╭─ EXTRACTED RECORDS

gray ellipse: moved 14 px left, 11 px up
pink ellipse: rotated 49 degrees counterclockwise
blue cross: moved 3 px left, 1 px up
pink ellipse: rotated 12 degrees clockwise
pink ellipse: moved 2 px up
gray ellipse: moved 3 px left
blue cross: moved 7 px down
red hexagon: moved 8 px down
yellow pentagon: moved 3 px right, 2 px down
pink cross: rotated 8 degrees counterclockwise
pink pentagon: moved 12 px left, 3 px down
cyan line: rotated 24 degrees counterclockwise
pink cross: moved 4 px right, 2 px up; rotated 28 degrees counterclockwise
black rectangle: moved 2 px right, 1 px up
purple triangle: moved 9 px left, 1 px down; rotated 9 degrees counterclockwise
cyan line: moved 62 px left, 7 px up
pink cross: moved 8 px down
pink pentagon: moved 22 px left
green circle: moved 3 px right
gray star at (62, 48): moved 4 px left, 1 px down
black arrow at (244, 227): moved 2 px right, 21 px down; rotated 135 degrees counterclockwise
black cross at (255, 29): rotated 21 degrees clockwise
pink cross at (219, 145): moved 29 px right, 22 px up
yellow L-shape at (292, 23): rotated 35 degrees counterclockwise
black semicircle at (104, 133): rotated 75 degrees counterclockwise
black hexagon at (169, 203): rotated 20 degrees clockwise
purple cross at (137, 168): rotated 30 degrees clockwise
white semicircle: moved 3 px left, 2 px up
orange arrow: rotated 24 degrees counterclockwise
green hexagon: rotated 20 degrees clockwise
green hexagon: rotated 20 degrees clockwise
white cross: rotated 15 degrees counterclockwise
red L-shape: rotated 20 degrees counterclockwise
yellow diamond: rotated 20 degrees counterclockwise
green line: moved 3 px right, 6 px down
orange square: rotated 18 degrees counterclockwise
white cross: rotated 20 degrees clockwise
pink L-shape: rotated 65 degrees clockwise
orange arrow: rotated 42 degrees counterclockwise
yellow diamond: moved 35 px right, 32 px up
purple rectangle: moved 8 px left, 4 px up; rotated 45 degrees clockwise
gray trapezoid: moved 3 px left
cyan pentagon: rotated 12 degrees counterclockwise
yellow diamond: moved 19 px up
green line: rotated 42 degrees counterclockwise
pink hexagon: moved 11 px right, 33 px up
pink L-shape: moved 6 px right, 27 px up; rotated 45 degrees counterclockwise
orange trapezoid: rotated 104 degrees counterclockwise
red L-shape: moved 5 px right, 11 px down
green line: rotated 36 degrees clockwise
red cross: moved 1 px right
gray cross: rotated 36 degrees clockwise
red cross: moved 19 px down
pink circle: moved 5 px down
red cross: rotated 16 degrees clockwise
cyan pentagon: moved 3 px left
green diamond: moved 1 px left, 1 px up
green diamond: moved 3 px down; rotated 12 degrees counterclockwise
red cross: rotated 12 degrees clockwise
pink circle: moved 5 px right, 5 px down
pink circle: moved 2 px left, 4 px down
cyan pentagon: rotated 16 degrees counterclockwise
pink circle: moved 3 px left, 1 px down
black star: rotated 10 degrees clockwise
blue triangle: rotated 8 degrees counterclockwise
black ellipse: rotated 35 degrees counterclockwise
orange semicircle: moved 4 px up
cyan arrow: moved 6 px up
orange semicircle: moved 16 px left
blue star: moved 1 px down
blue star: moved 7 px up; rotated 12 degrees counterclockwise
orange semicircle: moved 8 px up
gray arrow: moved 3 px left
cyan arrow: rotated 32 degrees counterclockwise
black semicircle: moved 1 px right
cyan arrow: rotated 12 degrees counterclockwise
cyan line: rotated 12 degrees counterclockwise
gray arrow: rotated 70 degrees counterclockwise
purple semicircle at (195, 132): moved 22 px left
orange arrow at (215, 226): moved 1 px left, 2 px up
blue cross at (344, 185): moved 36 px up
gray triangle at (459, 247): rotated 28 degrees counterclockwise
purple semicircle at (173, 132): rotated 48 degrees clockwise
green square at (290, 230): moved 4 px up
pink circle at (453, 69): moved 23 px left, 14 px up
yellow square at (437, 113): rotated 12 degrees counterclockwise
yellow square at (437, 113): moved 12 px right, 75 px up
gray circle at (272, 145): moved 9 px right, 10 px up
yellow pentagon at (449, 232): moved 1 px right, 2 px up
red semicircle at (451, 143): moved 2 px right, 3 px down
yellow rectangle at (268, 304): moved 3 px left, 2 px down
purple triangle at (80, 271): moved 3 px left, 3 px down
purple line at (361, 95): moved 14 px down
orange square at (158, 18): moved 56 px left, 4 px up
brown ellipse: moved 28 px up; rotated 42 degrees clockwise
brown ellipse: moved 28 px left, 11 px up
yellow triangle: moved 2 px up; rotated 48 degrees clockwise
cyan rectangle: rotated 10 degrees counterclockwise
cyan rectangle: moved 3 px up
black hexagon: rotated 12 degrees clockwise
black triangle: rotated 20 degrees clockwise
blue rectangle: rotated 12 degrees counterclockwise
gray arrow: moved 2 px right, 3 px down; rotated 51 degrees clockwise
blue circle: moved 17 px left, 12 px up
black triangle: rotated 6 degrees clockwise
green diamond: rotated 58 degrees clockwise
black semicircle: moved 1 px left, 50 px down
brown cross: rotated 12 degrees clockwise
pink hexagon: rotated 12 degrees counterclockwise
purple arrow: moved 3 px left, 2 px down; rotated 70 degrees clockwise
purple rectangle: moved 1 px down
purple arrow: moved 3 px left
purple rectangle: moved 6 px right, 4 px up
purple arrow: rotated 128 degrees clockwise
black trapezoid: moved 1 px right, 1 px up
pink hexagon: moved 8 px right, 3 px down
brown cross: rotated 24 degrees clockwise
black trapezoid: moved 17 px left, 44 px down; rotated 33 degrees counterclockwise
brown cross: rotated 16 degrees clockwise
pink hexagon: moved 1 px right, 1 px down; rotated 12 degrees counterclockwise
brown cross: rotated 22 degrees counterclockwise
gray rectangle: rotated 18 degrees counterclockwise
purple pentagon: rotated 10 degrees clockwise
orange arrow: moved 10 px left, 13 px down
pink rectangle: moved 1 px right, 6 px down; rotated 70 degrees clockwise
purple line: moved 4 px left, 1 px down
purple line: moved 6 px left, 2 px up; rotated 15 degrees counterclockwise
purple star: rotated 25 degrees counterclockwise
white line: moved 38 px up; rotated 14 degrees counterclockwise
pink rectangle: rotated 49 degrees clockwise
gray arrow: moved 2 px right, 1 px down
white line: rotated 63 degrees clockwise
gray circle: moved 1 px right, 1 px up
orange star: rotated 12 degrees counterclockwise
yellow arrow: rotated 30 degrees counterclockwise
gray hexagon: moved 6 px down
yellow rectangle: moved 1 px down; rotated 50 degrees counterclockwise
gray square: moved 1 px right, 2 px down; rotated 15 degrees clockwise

╰─

**TASK INSTRUCTIONS**
Copy the entries from the first line through the line containing "red L-shape: moved 5 px right, 11 px down", swapping every "yellow diamond" for "yellow rhombus" and leaving all else as it stands.

**FULL RESPONSE**
gray ellipse: moved 14 px left, 11 px up
pink ellipse: rotated 49 degrees counterclockwise
blue cross: moved 3 px left, 1 px up
pink ellipse: rotated 12 degrees clockwise
pink ellipse: moved 2 px up
gray ellipse: moved 3 px left
blue cross: moved 7 px down
red hexagon: moved 8 px down
yellow pentagon: moved 3 px right, 2 px down
pink cross: rotated 8 degrees counterclockwise
pink pentagon: moved 12 px left, 3 px down
cyan line: rotated 24 degrees counterclockwise
pink cross: moved 4 px right, 2 px up; rotated 28 degrees counterclockwise
black rectangle: moved 2 px right, 1 px up
purple triangle: moved 9 px left, 1 px down; rotated 9 degrees counterclockwise
cyan line: moved 62 px left, 7 px up
pink cross: moved 8 px down
pink pentagon: moved 22 px left
green circle: moved 3 px right
gray star at (62, 48): moved 4 px left, 1 px down
black arrow at (244, 227): moved 2 px right, 21 px down; rotated 135 degrees counterclockwise
black cross at (255, 29): rotated 21 degrees clockwise
pink cross at (219, 145): moved 29 px right, 22 px up
yellow L-shape at (292, 23): rotated 35 degrees counterclockwise
black semicircle at (104, 133): rotated 75 degrees counterclockwise
black hexagon at (169, 203): rotated 20 degrees clockwise
purple cross at (137, 168): rotated 30 degrees clockwise
white semicircle: moved 3 px left, 2 px up
orange arrow: rotated 24 degrees counterclockwise
green hexagon: rotated 20 degrees clockwise
green hexagon: rotated 20 degrees clockwise
white cross: rotated 15 degrees counterclockwise
red L-shape: rotated 20 degrees counterclockwise
yellow rhombus: rotated 20 degrees counterclockwise
green line: moved 3 px right, 6 px down
orange square: rotated 18 degrees counterclockwise
white cross: rotated 20 degrees clockwise
pink L-shape: rotated 65 degrees clockwise
orange arrow: rotated 42 degrees counterclockwise
yellow rhombus: moved 35 px right, 32 px up
purple rectangle: moved 8 px left, 4 px up; rotated 45 degrees clockwise
gray trapezoid: moved 3 px left
cyan pentagon: rotated 12 degrees counterclockwise
yellow rhombus: moved 19 px up
green line: rotated 42 degrees counterclockwise
pink hexagon: moved 11 px right, 33 px up
pink L-shape: moved 6 px right, 27 px up; rotated 45 degrees counterclockwise
orange trapezoid: rotated 104 degrees counterclockwise
red L-shape: moved 5 px right, 11 px down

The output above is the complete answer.